• Records for the exercise
***
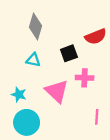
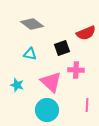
gray diamond: (35, 27) -> (32, 24), turned -70
cyan circle: (27, 122) -> (47, 110), moved

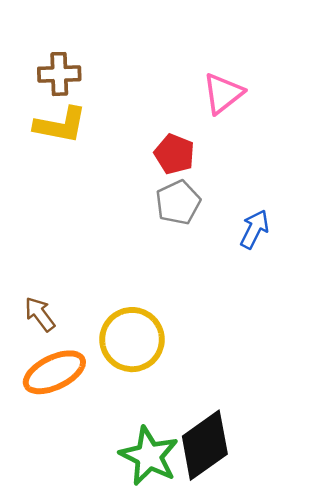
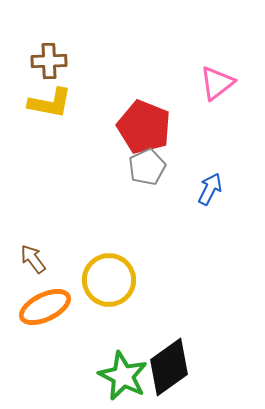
pink triangle: (223, 93) -> (217, 83), moved
red pentagon: (174, 154) -> (144, 127), size x1.6

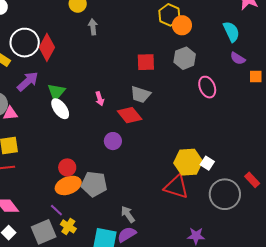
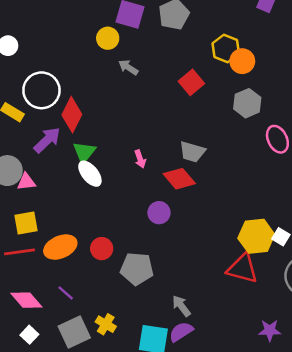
gray arrow: (93, 27) -> (128, 67), turned -49
red diamond: (47, 47) -> (72, 115), moved
red square: (146, 62) -> (191, 82), moved, turned -36
orange ellipse: (68, 185) -> (60, 247), moved
purple line: (56, 210) -> (66, 293), moved

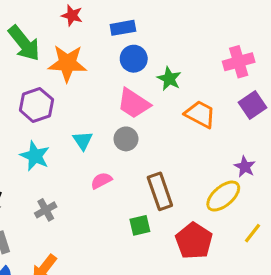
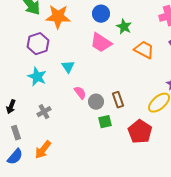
gray circle: (126, 139) -> (96, 102), moved
pink semicircle: (101, 181) -> (80, 93), turned 80
brown rectangle: (160, 191) -> (118, 100), size x0.7

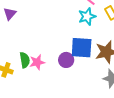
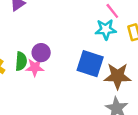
purple circle: (66, 60) -> (41, 53), moved

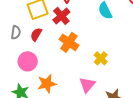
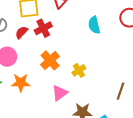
red cross: (61, 16) -> (43, 28), moved
orange cross: (69, 42) -> (50, 60), moved

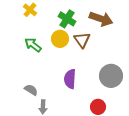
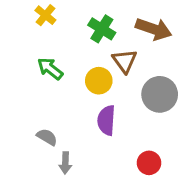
yellow circle: (60, 39) -> (99, 81), moved
gray circle: (111, 76) -> (160, 94), moved

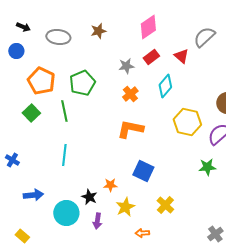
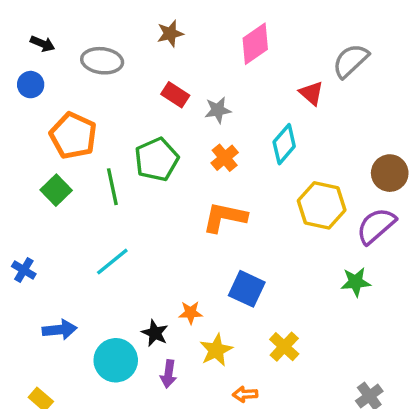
brown star: (98, 31) -> (170, 34), moved
red rectangle: (151, 57) -> (175, 95), moved, turned 70
green pentagon: (82, 83) -> (157, 159), moved
cyan line: (64, 155) -> (112, 262), turned 45

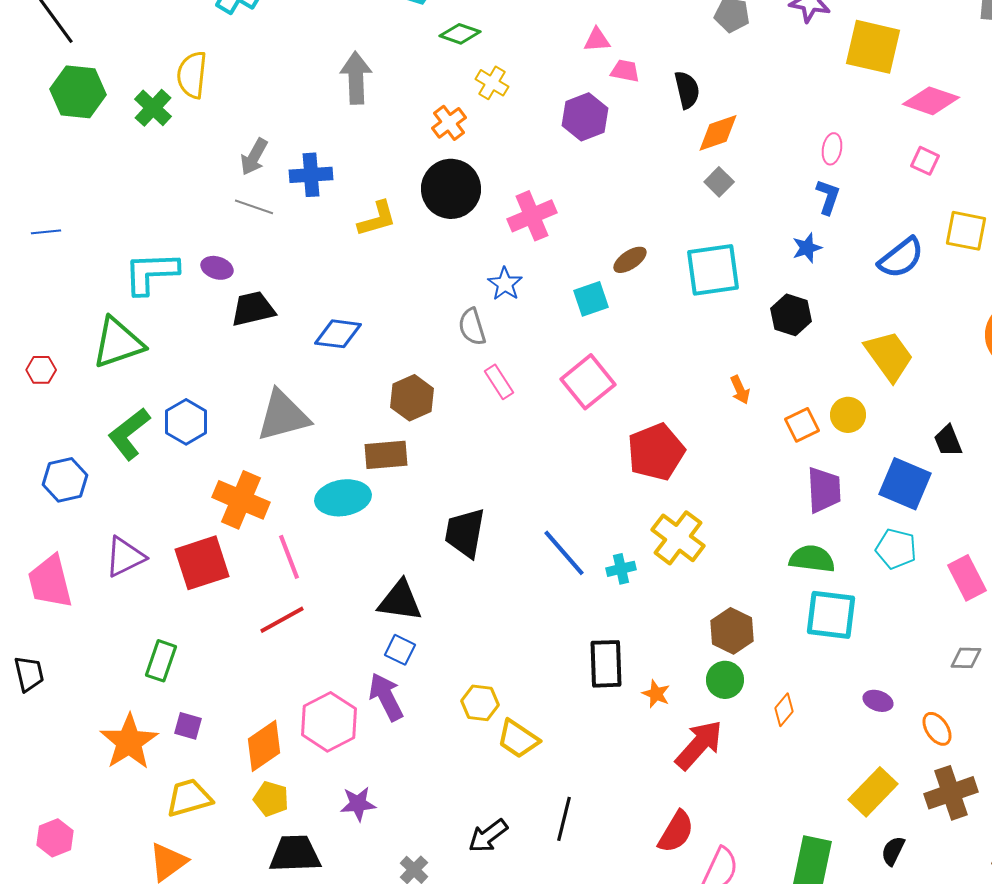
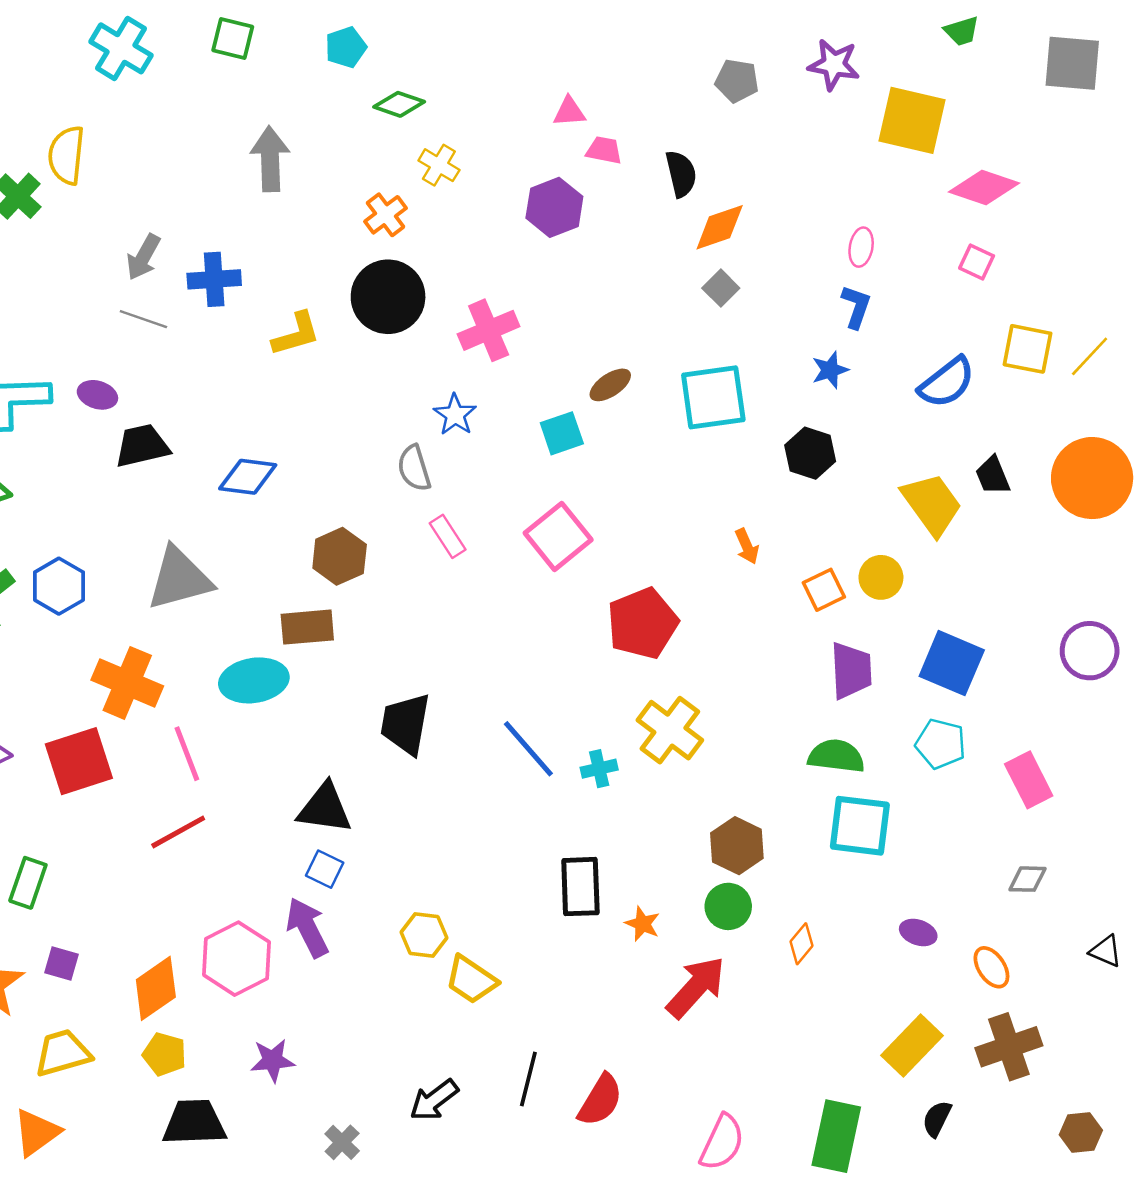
black trapezoid: (948, 441) -> (993, 476), moved
red semicircle: (676, 832) -> (600, 1100), moved

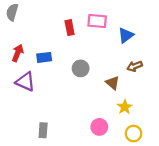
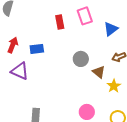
pink rectangle: (97, 21) -> (85, 16), turned 66
gray circle: (81, 68) -> (81, 59), moved
yellow star: (125, 107) -> (114, 86), moved

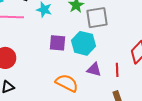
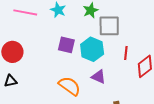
red line: (117, 70) -> (126, 53), moved

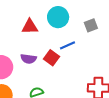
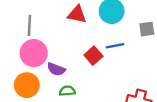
purple semicircle: (29, 59) -> (56, 69), moved

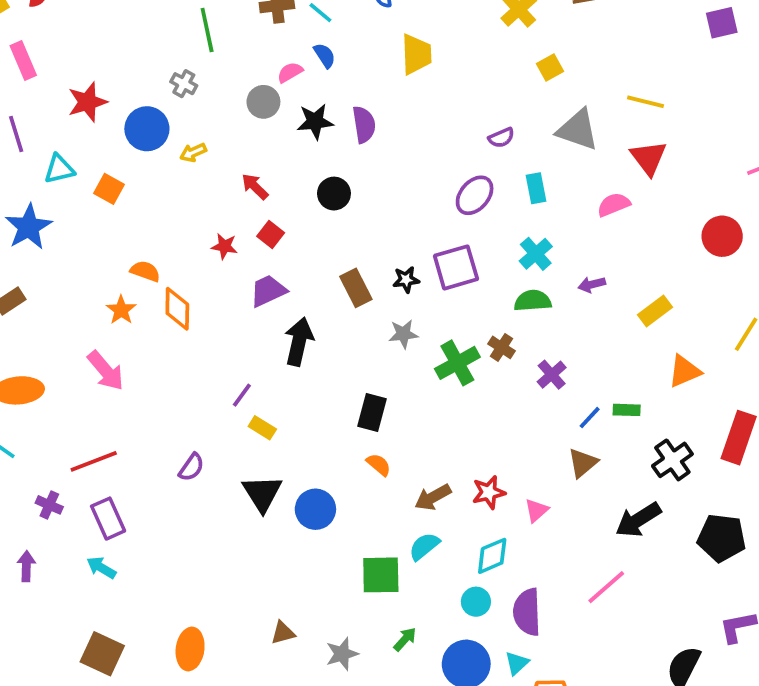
***
Look over the entries above. Copy every line that contains the word "purple".

• Answer to this exercise
purple line: (56, 210) -> (66, 293), moved
purple circle: (66, 60) -> (41, 53), moved
purple semicircle: (29, 59) -> (56, 69), moved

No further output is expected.